SHORT TASK — Reproduce word for word the part of the records that opens with the line containing "kneeled (641, 122)" and runs through the end of the records.

BEGIN SOURCE RECORDS

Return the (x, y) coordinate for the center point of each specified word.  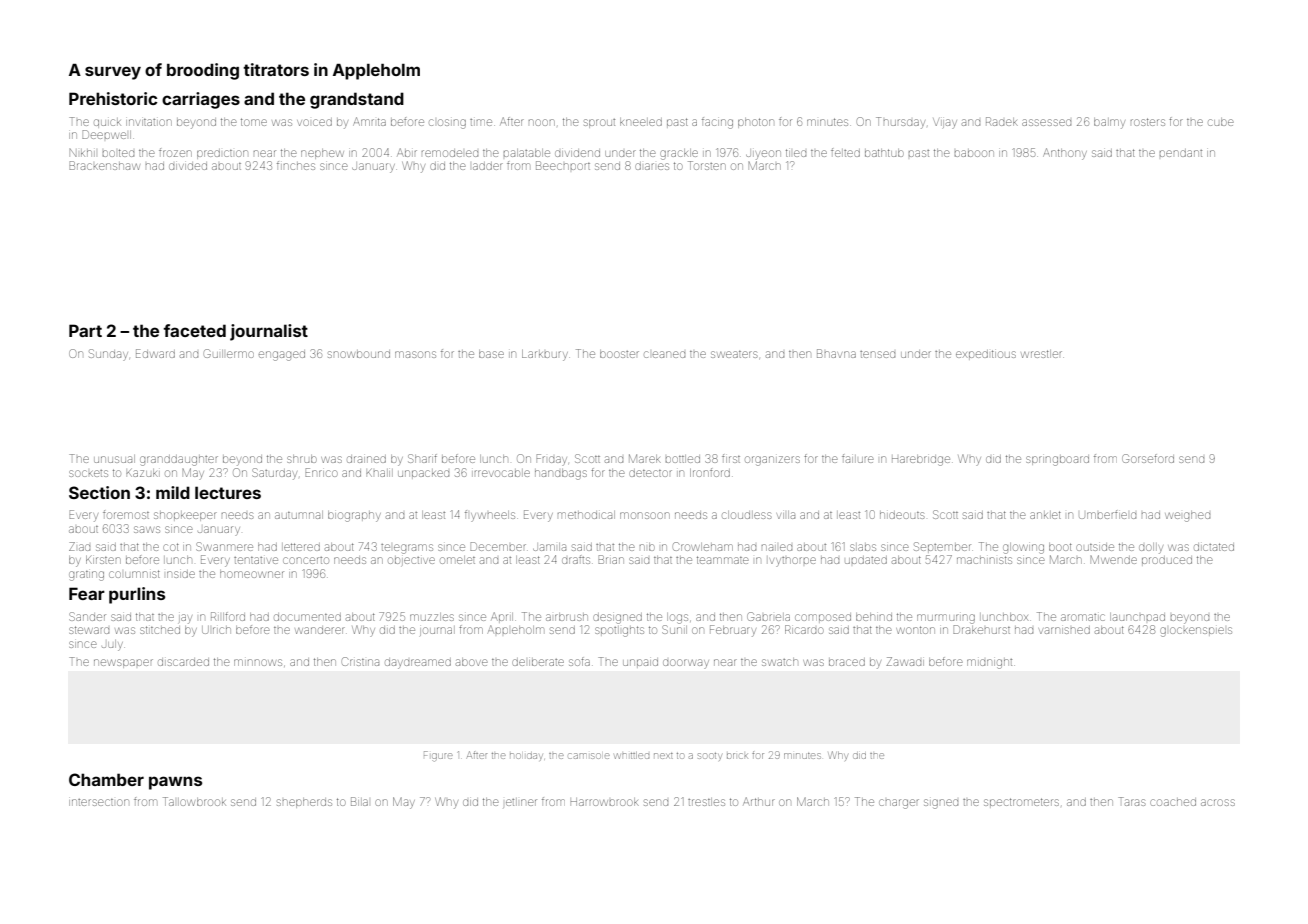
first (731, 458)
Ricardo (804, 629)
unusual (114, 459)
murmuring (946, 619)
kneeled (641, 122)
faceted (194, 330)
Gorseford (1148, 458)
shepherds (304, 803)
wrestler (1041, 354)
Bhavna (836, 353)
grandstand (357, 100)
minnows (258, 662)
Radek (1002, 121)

END SOURCE RECORDS

RESULT —
kneeled (641, 122)
faceted (194, 330)
Gorseford (1148, 458)
shepherds (304, 803)
wrestler (1041, 354)
Bhavna (836, 353)
grandstand (357, 100)
minnows (258, 662)
Radek (1002, 121)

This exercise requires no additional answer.